### [YOUR ASSIGNMENT]
A word-for-word copy of the records below is needed, without the images.

### [THE RECORDS]
• • • • • • •
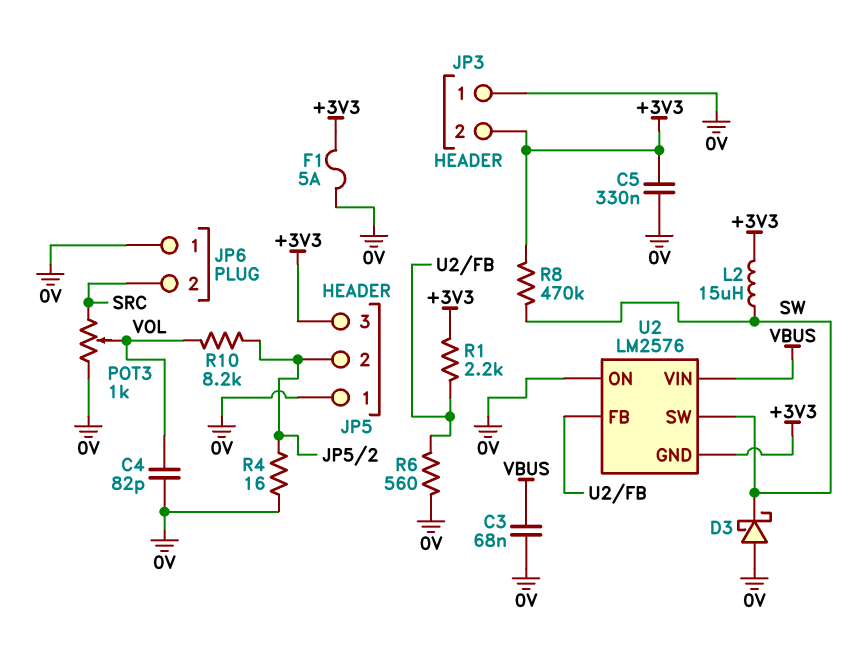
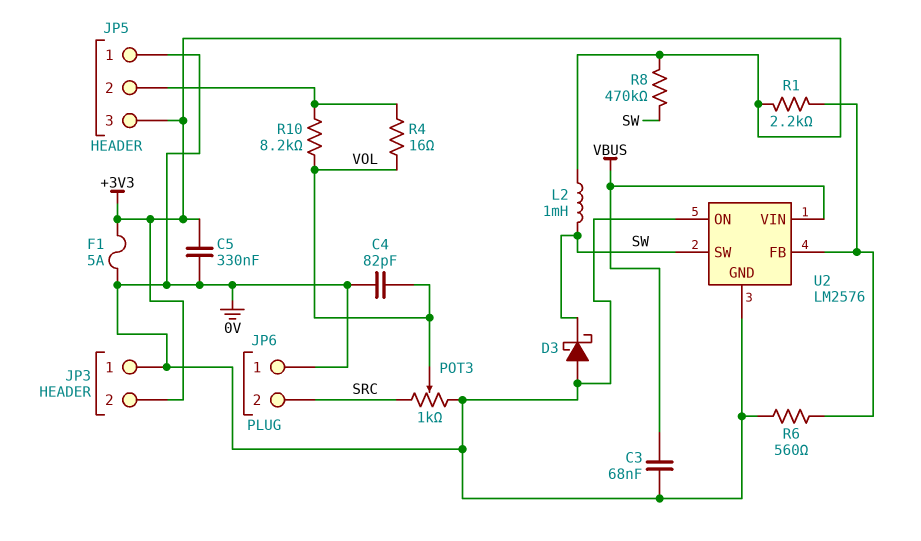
L2: 15uH (+3V3, SW) -> 1mH (+3V3, SW)
R4: 16 (0V, JP5/2) -> 16 (JP5/2, VOL)
U2 pin GND: +3V3 -> 0V

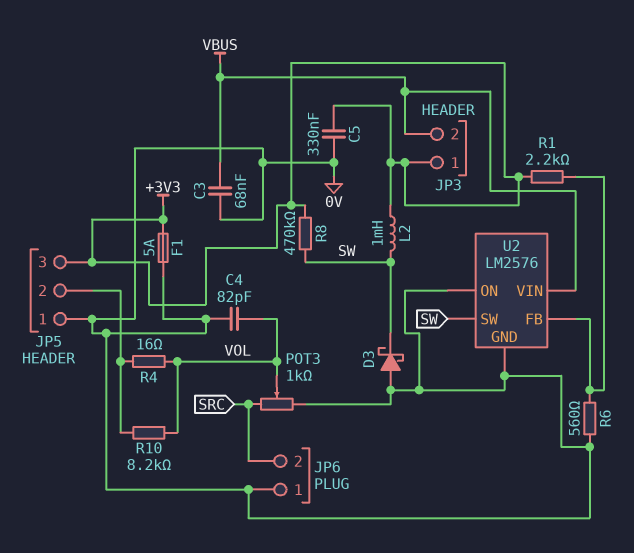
JP3 pin 1: 0V -> +3V3
JP3 pin 2: +3V3 -> VBUS

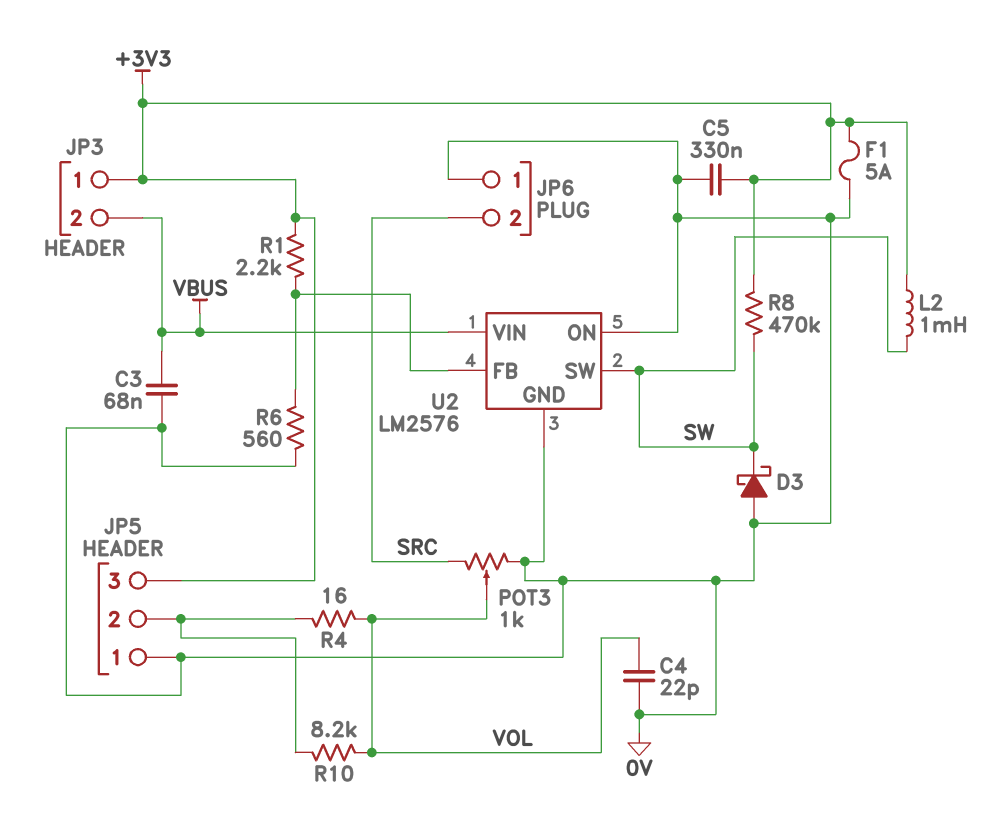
C4: 82pF (0V, VOL) -> 22pF (0V, VOL)

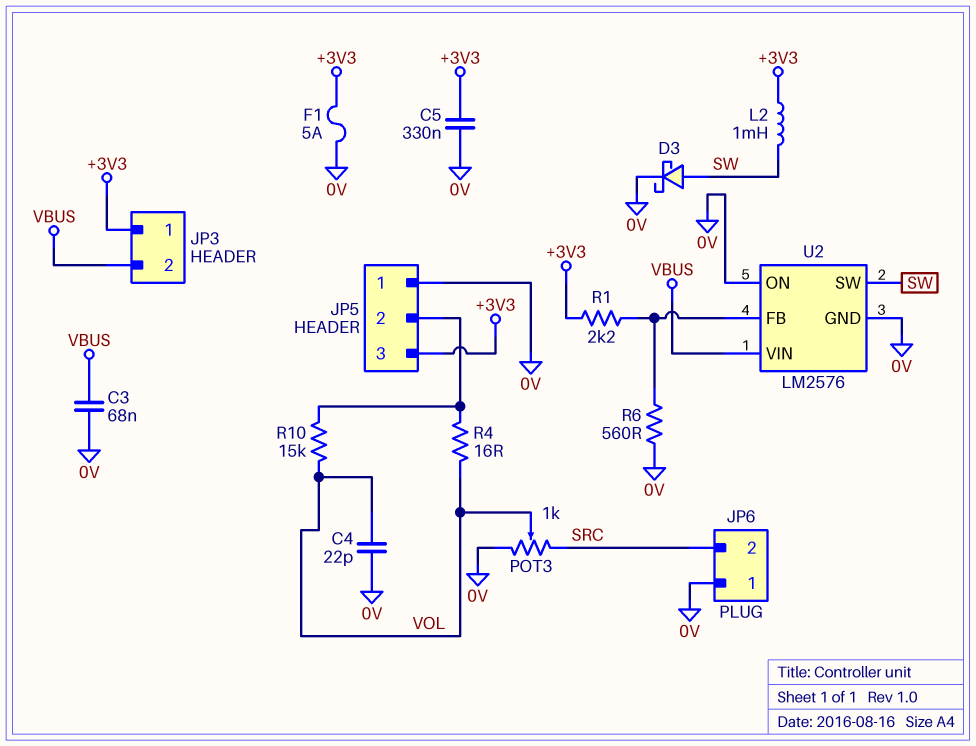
D3: schottky (A 0V, K SW) -> schottky (A SW, K 0V)
R8: 470k (+3V3, SW) -> none
R10: 8.2k (JP5/2, VOL) -> 15k (JP5/2, VOL)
• • • • • • •
### [THE ANSWER]
L2: 15uH (+3V3, SW) -> 1mH (+3V3, SW)
R4: 16 (0V, JP5/2) -> 16 (JP5/2, VOL)
U2 pin GND: +3V3 -> 0V

JP3 pin 1: 0V -> +3V3
JP3 pin 2: +3V3 -> VBUS

C4: 82pF (0V, VOL) -> 22pF (0V, VOL)

D3: schottky (A 0V, K SW) -> schottky (A SW, K 0V)
R8: 470k (+3V3, SW) -> none
R10: 8.2k (JP5/2, VOL) -> 15k (JP5/2, VOL)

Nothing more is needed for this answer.